::: Information given :::

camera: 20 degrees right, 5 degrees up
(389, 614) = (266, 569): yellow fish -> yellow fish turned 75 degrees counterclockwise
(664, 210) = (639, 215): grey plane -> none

:::
::: Information given :::

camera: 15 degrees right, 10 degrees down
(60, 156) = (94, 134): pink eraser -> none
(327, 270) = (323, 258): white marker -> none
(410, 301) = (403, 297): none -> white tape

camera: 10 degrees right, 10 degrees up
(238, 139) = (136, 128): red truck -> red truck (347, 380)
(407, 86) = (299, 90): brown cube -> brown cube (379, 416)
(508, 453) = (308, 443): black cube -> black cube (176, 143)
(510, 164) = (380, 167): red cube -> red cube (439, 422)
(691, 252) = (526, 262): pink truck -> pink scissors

:::
::: Information given :::

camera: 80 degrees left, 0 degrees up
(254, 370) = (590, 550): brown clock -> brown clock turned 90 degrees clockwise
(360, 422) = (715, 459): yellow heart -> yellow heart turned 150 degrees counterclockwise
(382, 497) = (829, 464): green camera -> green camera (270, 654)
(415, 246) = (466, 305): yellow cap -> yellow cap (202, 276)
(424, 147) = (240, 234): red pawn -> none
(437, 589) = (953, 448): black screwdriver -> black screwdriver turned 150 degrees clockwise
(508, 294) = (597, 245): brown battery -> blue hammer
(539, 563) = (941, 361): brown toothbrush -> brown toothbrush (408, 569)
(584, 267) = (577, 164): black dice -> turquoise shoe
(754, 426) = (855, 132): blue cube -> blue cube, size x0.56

:::

• [Work task] Could you write out, exactly as they stand, only the lines above that begin at the line with "camera: 20 degrees right, 5 degrees up" and stop after the line with "(664, 210) = (639, 215): grey plane -> none"?

• [Result below]
camera: 20 degrees right, 5 degrees up
(389, 614) = (266, 569): yellow fish -> yellow fish turned 75 degrees counterclockwise
(664, 210) = (639, 215): grey plane -> none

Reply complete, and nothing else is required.